== TO DO ==
From the line containing "IMU2 pin SCL: D7 -> D1" through the last line below, copy every line exactly, leaving out the pictures.
BEGIN DATA SHOWN
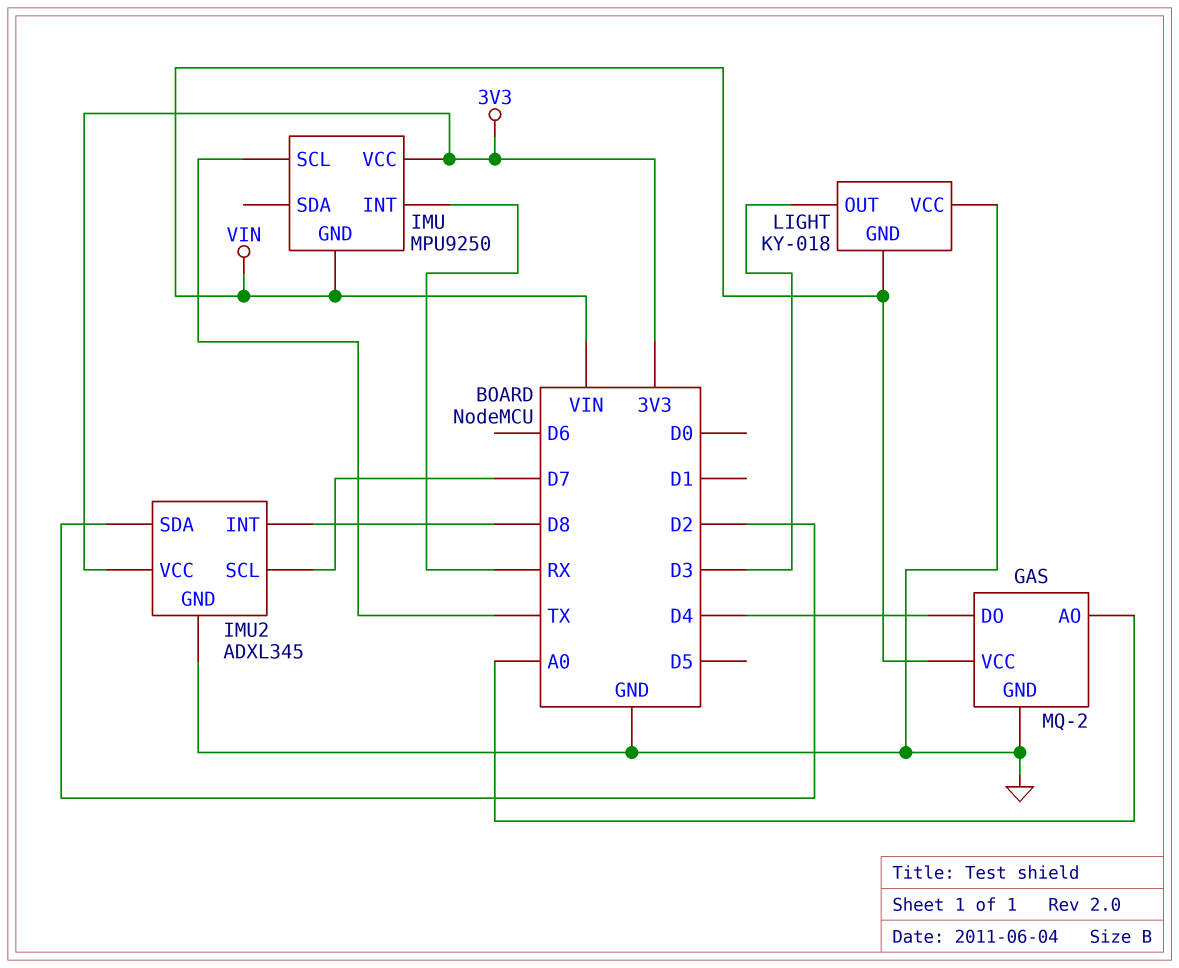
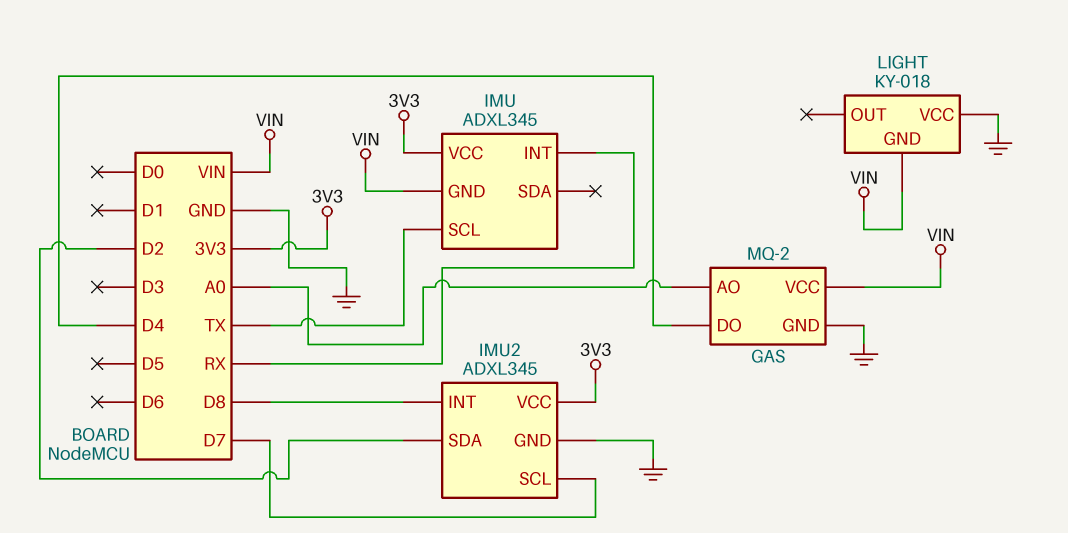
IMU: MPU9250 -> ADXL345
LIGHT pin OUT: D3 -> none

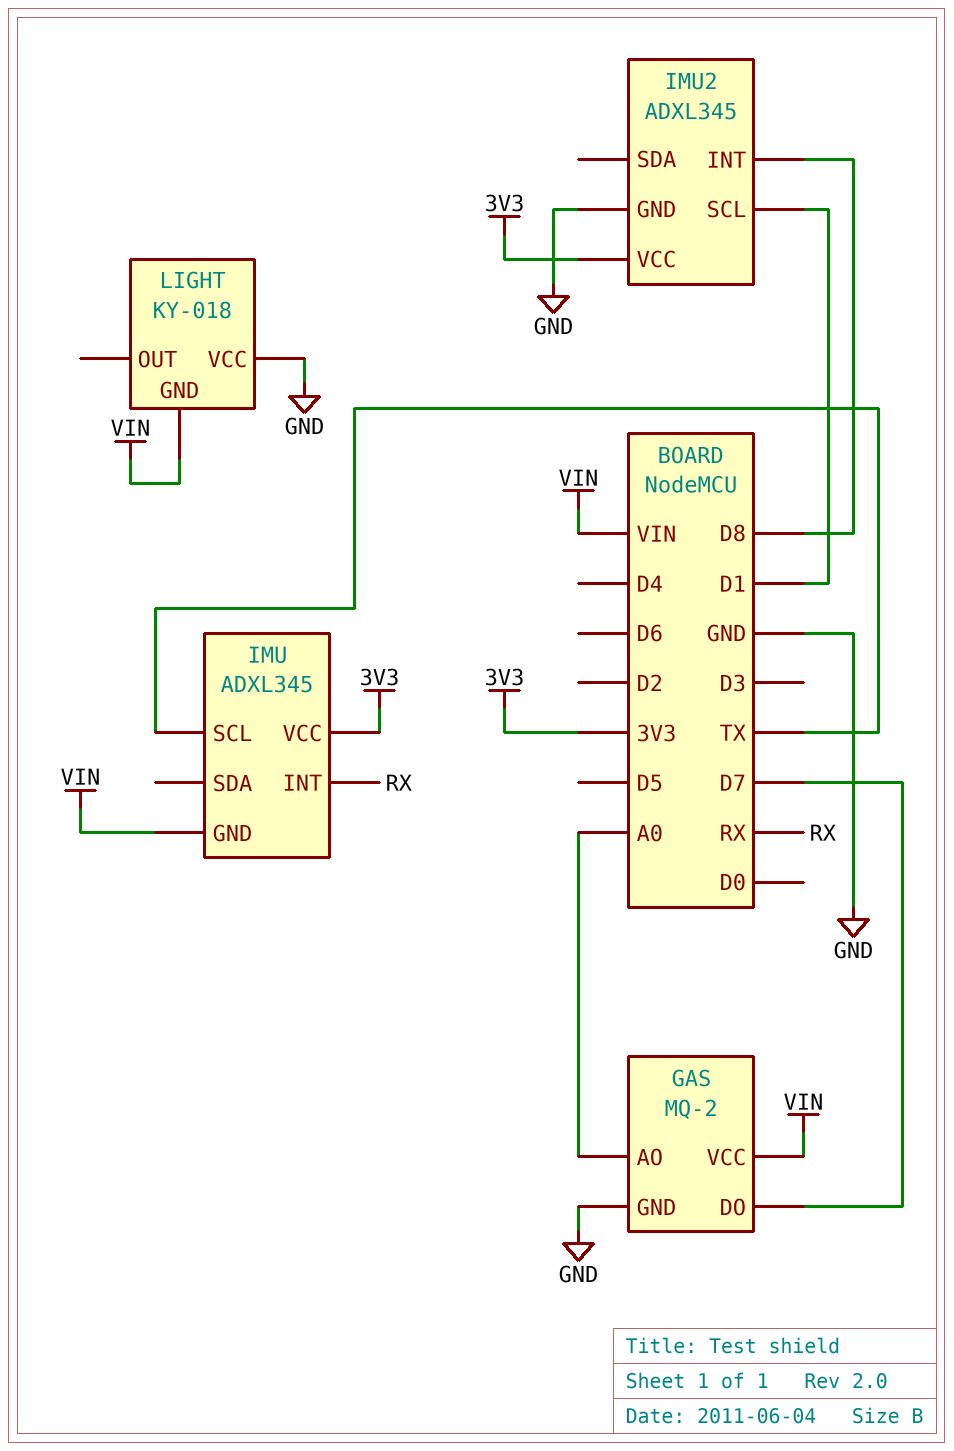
GAS pin DO: D4 -> D7
IMU2 pin SCL: D7 -> D1
IMU2 pin SDA: D2 -> none

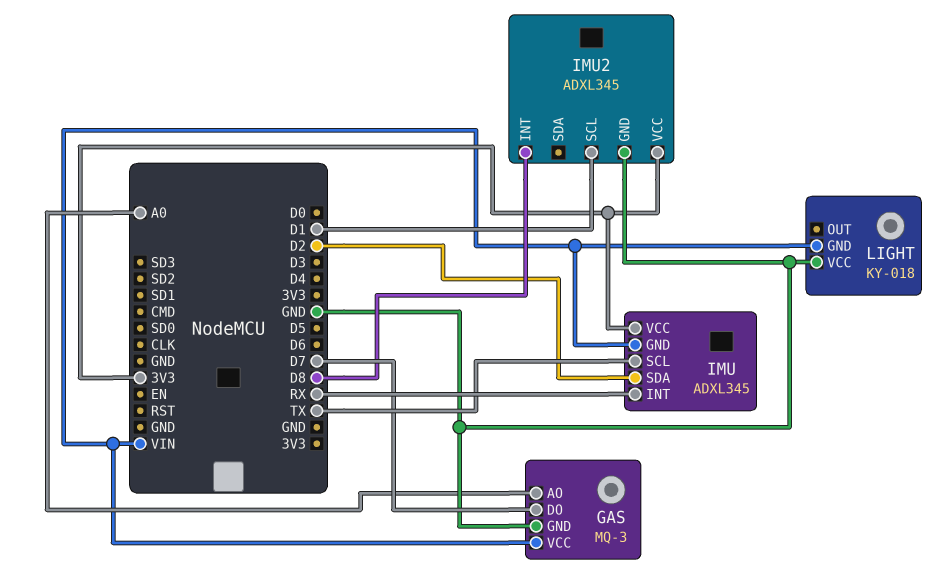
GAS: MQ-2 -> MQ-3
IMU pin SDA: none -> D2

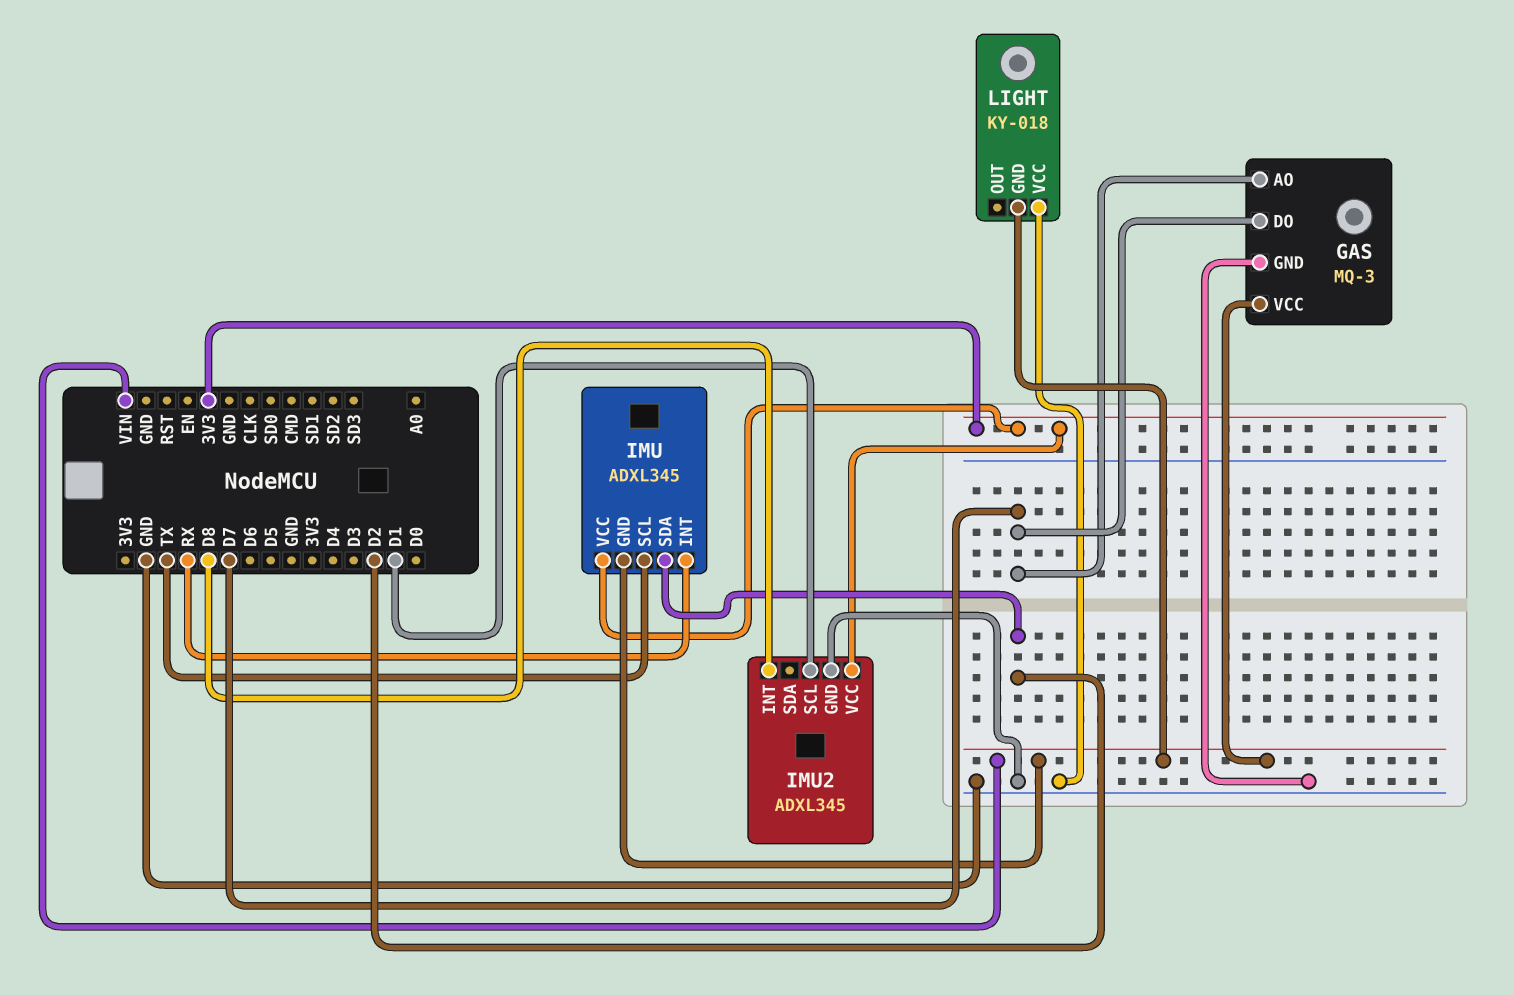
GAS pin AO: A0 -> D7

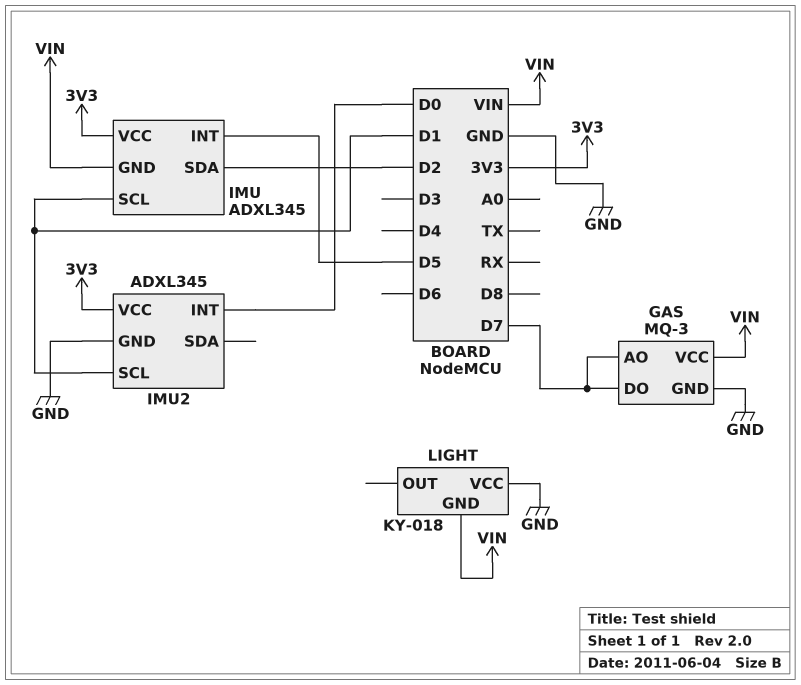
IMU pin INT: RX -> D5
IMU pin SCL: TX -> D1
IMU2 pin INT: D8 -> D0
END DATA SHOWN
== RESPONSE BELOW ==
IMU2 pin SCL: D7 -> D1
IMU2 pin SDA: D2 -> none

GAS: MQ-2 -> MQ-3
IMU pin SDA: none -> D2

GAS pin AO: A0 -> D7

IMU pin INT: RX -> D5
IMU pin SCL: TX -> D1
IMU2 pin INT: D8 -> D0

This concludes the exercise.